The problem
Your answer should hold exactly the lines below from the line with "camera: 130 degrees right, 0 degrees up" through the line with "(781, 227) = (597, 317): grey", both included, and no pictures at all.

Data listing
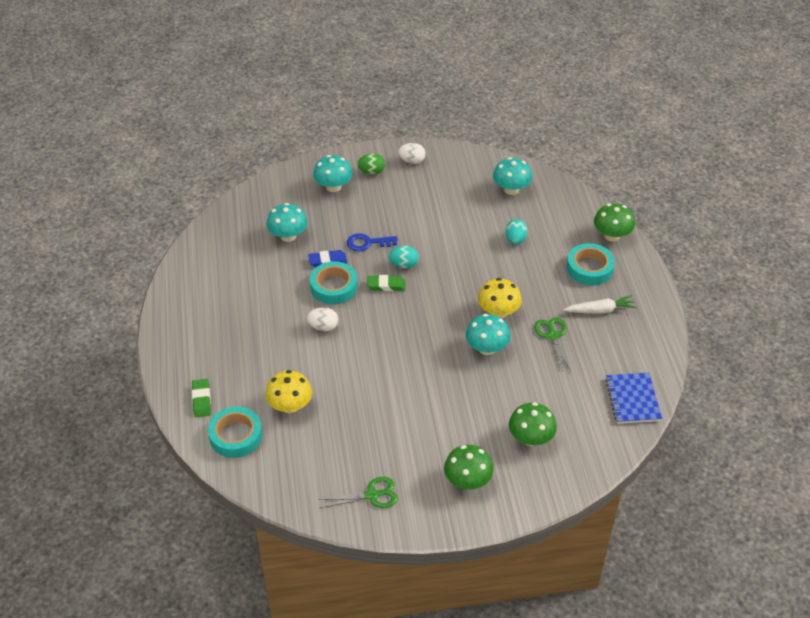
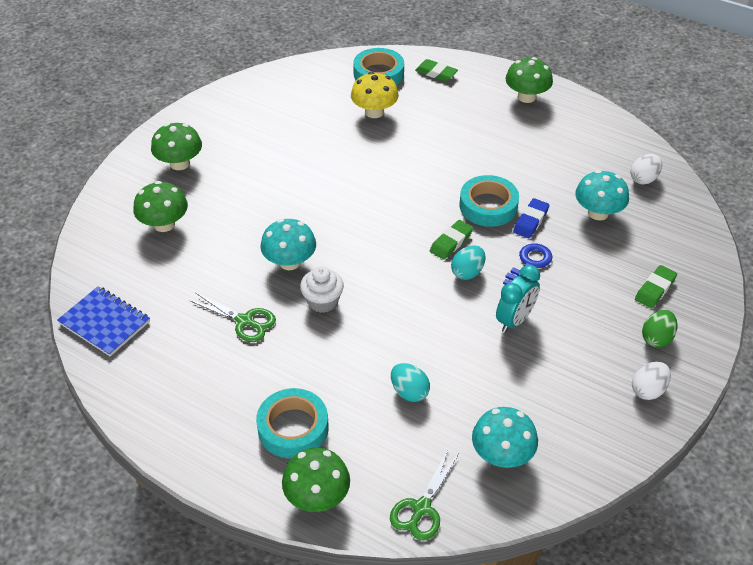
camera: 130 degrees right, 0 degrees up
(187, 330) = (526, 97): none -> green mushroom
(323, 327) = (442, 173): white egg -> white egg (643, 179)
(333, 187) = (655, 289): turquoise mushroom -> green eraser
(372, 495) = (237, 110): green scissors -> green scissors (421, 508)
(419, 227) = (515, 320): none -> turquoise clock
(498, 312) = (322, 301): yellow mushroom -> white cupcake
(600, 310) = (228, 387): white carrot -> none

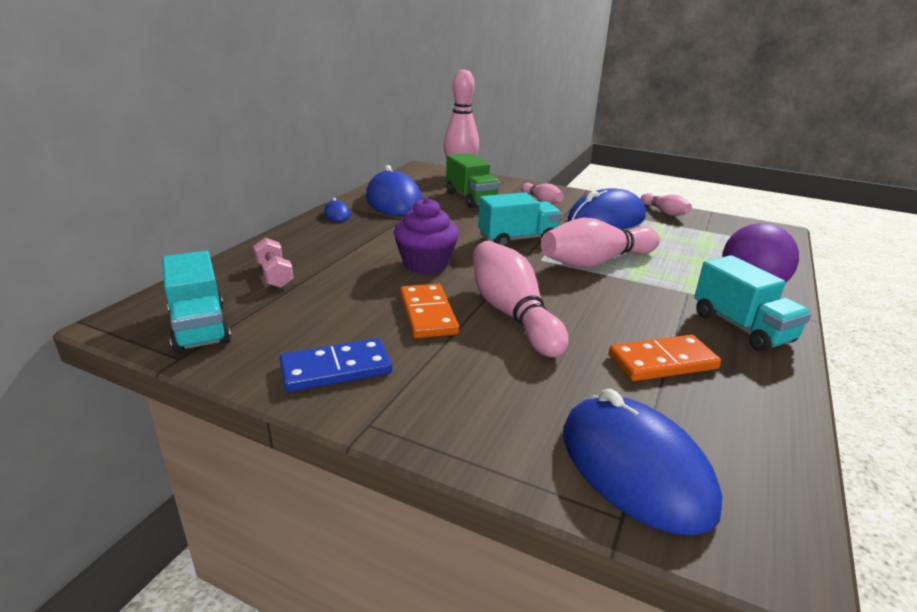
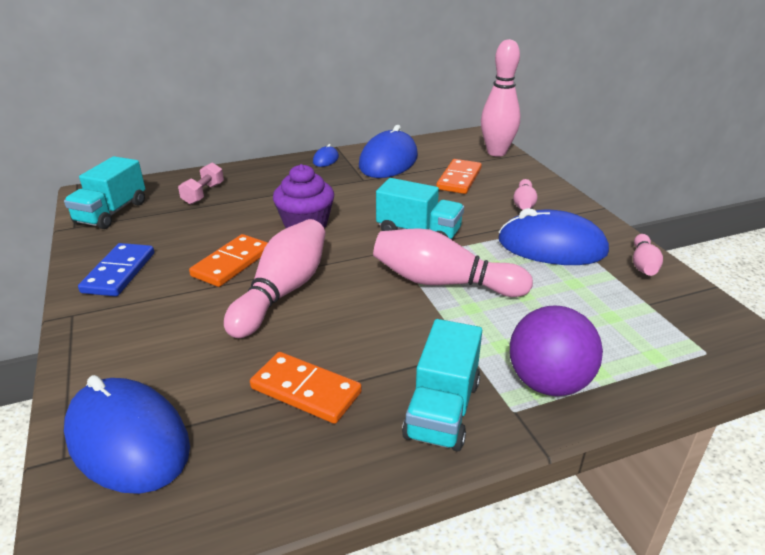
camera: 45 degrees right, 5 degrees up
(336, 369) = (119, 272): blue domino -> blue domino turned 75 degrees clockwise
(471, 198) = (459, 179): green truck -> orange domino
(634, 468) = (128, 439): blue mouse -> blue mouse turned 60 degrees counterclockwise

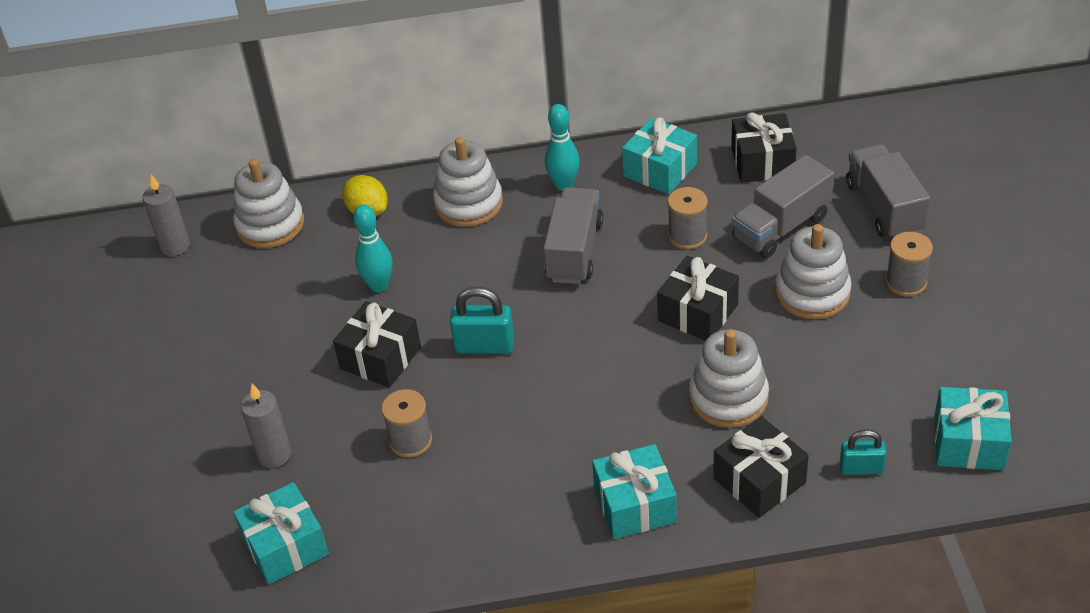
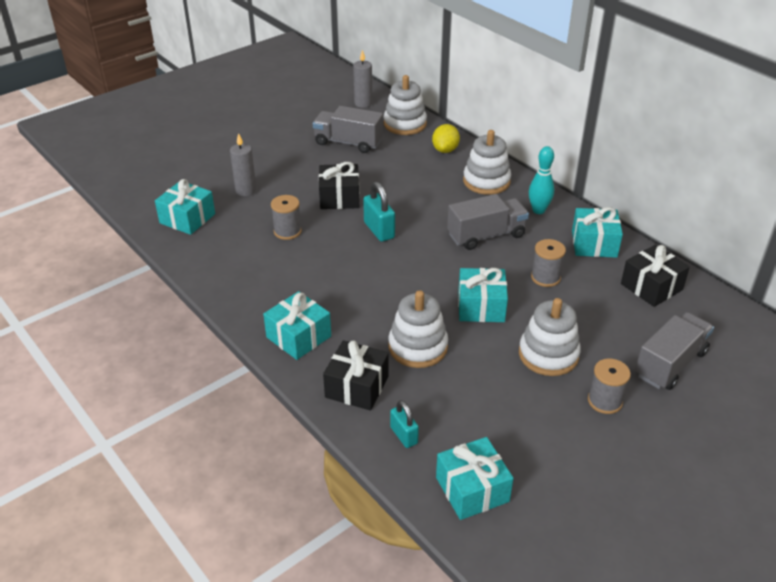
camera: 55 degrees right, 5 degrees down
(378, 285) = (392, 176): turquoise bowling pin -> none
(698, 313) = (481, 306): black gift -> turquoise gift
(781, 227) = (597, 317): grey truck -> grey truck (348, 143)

* * *

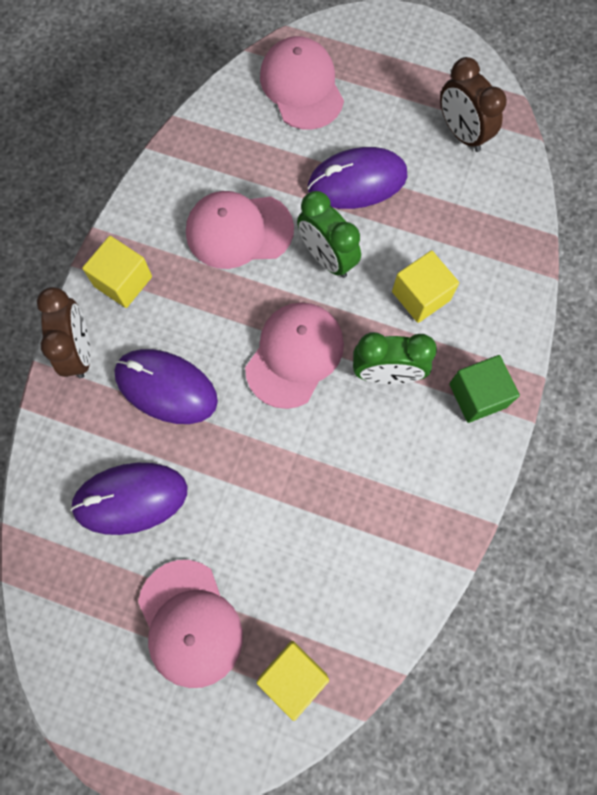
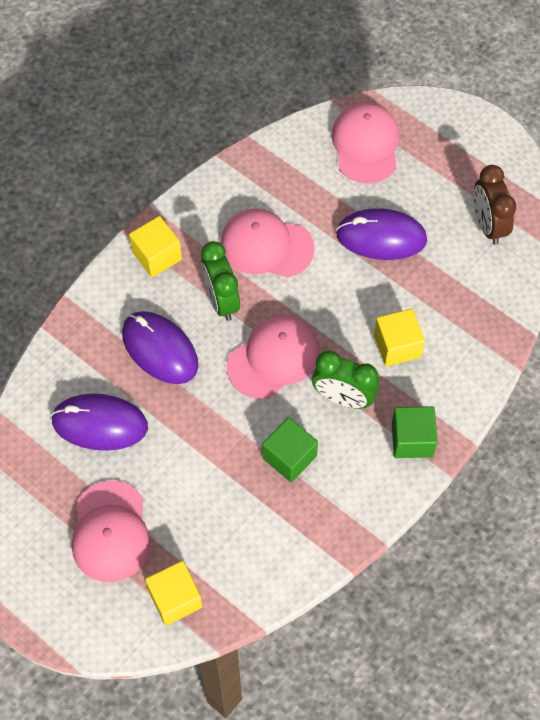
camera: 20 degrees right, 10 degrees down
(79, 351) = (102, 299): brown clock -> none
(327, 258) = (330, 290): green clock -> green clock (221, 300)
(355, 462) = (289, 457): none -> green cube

--

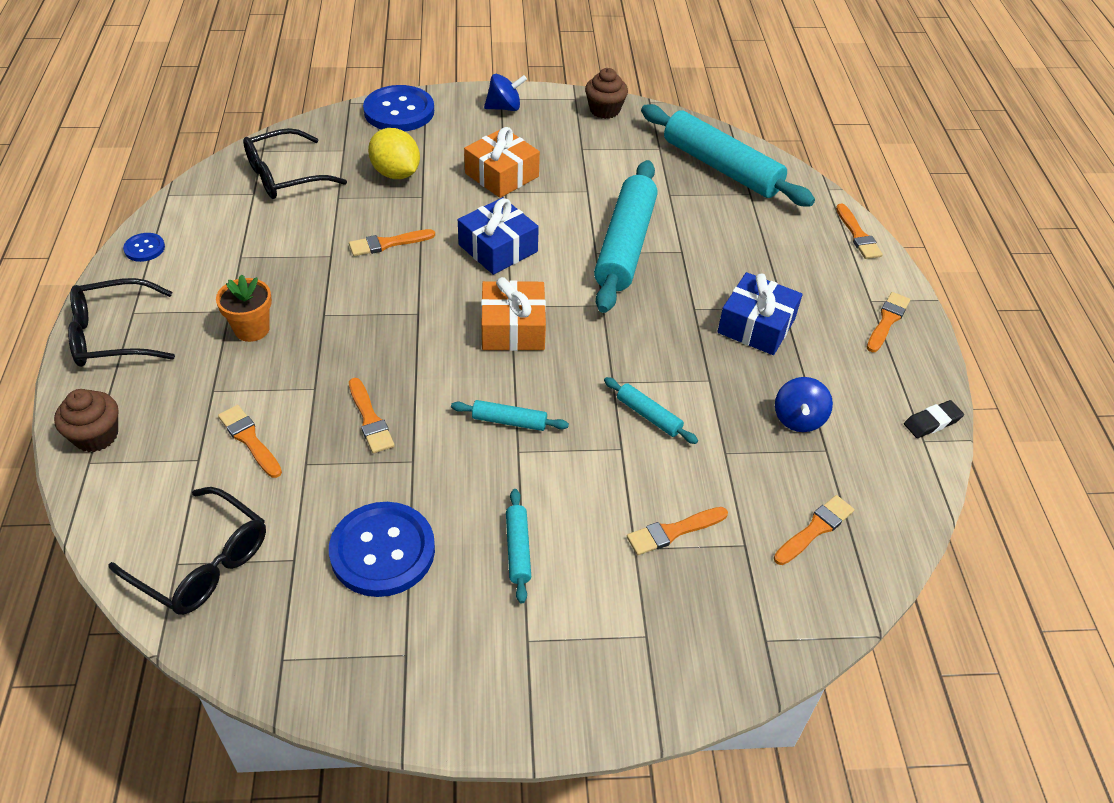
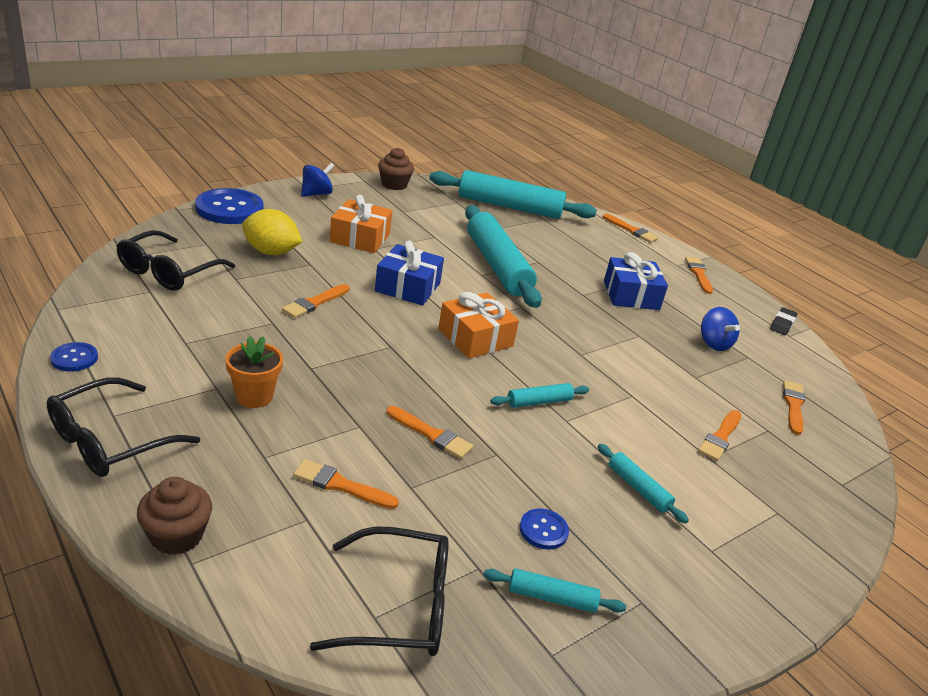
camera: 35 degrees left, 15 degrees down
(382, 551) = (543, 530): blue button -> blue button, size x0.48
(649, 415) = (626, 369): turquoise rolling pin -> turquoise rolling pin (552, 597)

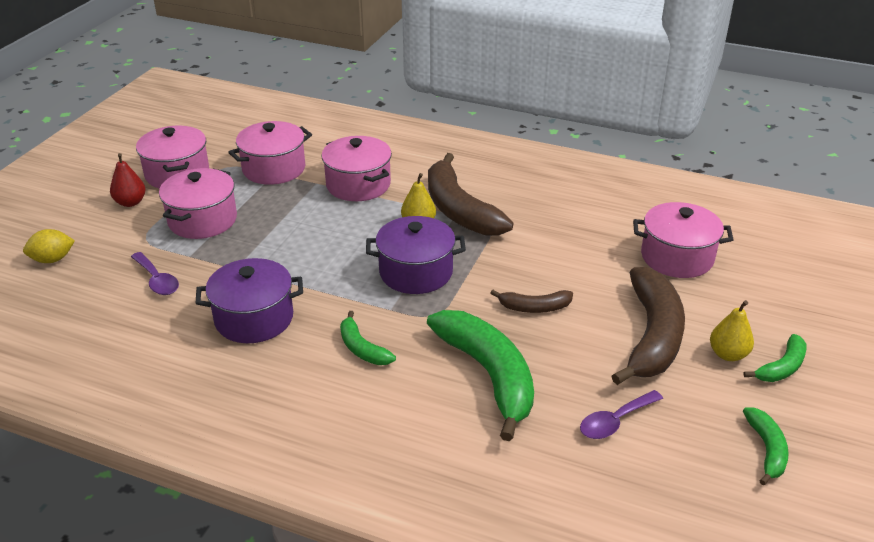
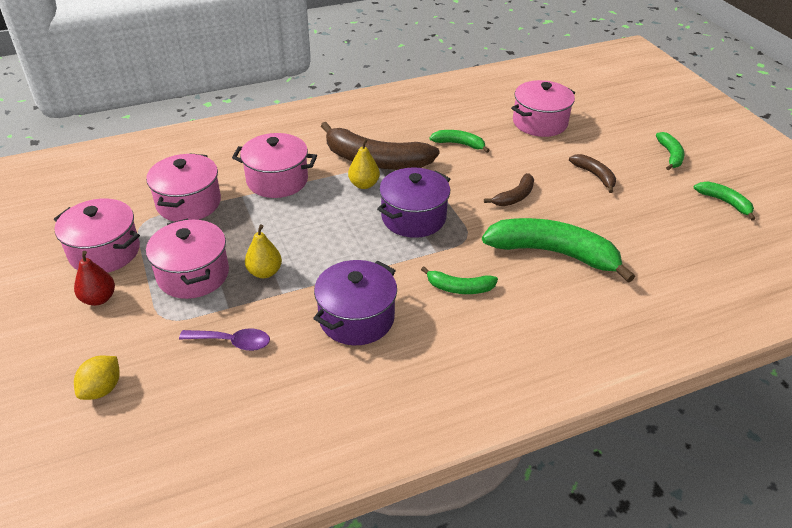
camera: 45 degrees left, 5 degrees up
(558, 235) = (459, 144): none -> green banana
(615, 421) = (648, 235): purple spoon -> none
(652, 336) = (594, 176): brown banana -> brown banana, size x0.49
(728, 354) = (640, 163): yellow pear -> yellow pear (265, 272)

Response for this exercise
camera: 130 degrees right, 0 degrees up
(187, 330) = (526, 97): none -> green mushroom
(323, 327) = (442, 173): white egg -> white egg (643, 179)
(333, 187) = (655, 289): turquoise mushroom -> green eraser
(372, 495) = (237, 110): green scissors -> green scissors (421, 508)
(419, 227) = (515, 320): none -> turquoise clock
(498, 312) = (322, 301): yellow mushroom -> white cupcake
(600, 310) = (228, 387): white carrot -> none

camera: 45 degrees right, 5 degrees up
(336, 369) = (119, 272): blue domino -> blue domino turned 75 degrees clockwise
(471, 198) = (459, 179): green truck -> orange domino
(634, 468) = (128, 439): blue mouse -> blue mouse turned 60 degrees counterclockwise

camera: 55 degrees right, 5 degrees down
(378, 285) = (392, 176): turquoise bowling pin -> none
(698, 313) = (481, 306): black gift -> turquoise gift
(781, 227) = (597, 317): grey truck -> grey truck (348, 143)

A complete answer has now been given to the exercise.